== Data supplied ==
+---+
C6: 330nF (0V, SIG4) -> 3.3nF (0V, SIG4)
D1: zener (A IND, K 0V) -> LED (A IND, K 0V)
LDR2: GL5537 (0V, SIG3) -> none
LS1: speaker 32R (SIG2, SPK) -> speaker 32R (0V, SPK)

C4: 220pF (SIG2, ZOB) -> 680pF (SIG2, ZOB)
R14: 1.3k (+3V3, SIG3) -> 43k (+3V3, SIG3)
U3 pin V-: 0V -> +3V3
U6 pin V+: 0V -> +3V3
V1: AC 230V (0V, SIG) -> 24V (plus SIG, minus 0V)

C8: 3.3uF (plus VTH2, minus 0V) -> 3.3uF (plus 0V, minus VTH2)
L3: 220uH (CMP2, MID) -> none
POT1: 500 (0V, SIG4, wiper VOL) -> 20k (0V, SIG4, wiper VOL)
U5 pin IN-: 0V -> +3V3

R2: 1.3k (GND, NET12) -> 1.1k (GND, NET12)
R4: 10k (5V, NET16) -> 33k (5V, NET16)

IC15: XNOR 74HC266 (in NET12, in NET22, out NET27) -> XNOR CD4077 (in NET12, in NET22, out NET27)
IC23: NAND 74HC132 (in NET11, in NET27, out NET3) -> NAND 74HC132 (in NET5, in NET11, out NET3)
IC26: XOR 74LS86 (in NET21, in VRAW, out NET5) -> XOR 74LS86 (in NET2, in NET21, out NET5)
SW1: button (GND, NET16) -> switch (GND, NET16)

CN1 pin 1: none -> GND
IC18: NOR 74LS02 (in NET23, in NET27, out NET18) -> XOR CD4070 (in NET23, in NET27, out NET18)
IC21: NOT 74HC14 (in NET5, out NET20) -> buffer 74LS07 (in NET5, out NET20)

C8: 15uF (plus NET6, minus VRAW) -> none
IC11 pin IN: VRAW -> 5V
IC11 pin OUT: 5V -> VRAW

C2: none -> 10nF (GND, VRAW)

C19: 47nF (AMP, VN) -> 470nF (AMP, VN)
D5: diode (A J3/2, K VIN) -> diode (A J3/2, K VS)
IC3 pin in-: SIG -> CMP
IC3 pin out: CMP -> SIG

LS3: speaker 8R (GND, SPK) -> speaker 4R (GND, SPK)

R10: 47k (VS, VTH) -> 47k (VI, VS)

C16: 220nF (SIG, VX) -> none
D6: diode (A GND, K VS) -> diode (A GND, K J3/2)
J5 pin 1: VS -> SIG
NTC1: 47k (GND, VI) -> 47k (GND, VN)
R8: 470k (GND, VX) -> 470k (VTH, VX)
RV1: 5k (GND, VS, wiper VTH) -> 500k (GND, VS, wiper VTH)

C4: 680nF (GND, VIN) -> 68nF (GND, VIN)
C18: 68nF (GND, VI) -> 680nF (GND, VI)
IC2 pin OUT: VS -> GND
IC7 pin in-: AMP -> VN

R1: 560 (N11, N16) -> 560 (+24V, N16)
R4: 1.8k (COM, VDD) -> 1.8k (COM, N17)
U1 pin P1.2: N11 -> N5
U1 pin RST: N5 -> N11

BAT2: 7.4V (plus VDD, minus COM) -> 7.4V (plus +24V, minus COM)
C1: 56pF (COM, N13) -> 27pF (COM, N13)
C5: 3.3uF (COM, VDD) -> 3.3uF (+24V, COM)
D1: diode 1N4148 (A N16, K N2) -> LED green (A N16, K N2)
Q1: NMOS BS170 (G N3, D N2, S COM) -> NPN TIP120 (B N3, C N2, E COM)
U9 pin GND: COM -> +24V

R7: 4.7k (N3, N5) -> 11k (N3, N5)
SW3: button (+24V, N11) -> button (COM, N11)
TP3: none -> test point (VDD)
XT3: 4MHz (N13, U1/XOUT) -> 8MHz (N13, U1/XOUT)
+---+
== Problem requirements ==
Copy only the entries from the first line to the line with "R8: 470k (GND, VX) -> 470k (VTH, VX)", each exactly as it appears.

== Exercise result ==
C6: 330nF (0V, SIG4) -> 3.3nF (0V, SIG4)
D1: zener (A IND, K 0V) -> LED (A IND, K 0V)
LDR2: GL5537 (0V, SIG3) -> none
LS1: speaker 32R (SIG2, SPK) -> speaker 32R (0V, SPK)

C4: 220pF (SIG2, ZOB) -> 680pF (SIG2, ZOB)
R14: 1.3k (+3V3, SIG3) -> 43k (+3V3, SIG3)
U3 pin V-: 0V -> +3V3
U6 pin V+: 0V -> +3V3
V1: AC 230V (0V, SIG) -> 24V (plus SIG, minus 0V)

C8: 3.3uF (plus VTH2, minus 0V) -> 3.3uF (plus 0V, minus VTH2)
L3: 220uH (CMP2, MID) -> none
POT1: 500 (0V, SIG4, wiper VOL) -> 20k (0V, SIG4, wiper VOL)
U5 pin IN-: 0V -> +3V3

R2: 1.3k (GND, NET12) -> 1.1k (GND, NET12)
R4: 10k (5V, NET16) -> 33k (5V, NET16)

IC15: XNOR 74HC266 (in NET12, in NET22, out NET27) -> XNOR CD4077 (in NET12, in NET22, out NET27)
IC23: NAND 74HC132 (in NET11, in NET27, out NET3) -> NAND 74HC132 (in NET5, in NET11, out NET3)
IC26: XOR 74LS86 (in NET21, in VRAW, out NET5) -> XOR 74LS86 (in NET2, in NET21, out NET5)
SW1: button (GND, NET16) -> switch (GND, NET16)

CN1 pin 1: none -> GND
IC18: NOR 74LS02 (in NET23, in NET27, out NET18) -> XOR CD4070 (in NET23, in NET27, out NET18)
IC21: NOT 74HC14 (in NET5, out NET20) -> buffer 74LS07 (in NET5, out NET20)

C8: 15uF (plus NET6, minus VRAW) -> none
IC11 pin IN: VRAW -> 5V
IC11 pin OUT: 5V -> VRAW

C2: none -> 10nF (GND, VRAW)

C19: 47nF (AMP, VN) -> 470nF (AMP, VN)
D5: diode (A J3/2, K VIN) -> diode (A J3/2, K VS)
IC3 pin in-: SIG -> CMP
IC3 pin out: CMP -> SIG

LS3: speaker 8R (GND, SPK) -> speaker 4R (GND, SPK)

R10: 47k (VS, VTH) -> 47k (VI, VS)

C16: 220nF (SIG, VX) -> none
D6: diode (A GND, K VS) -> diode (A GND, K J3/2)
J5 pin 1: VS -> SIG
NTC1: 47k (GND, VI) -> 47k (GND, VN)
R8: 470k (GND, VX) -> 470k (VTH, VX)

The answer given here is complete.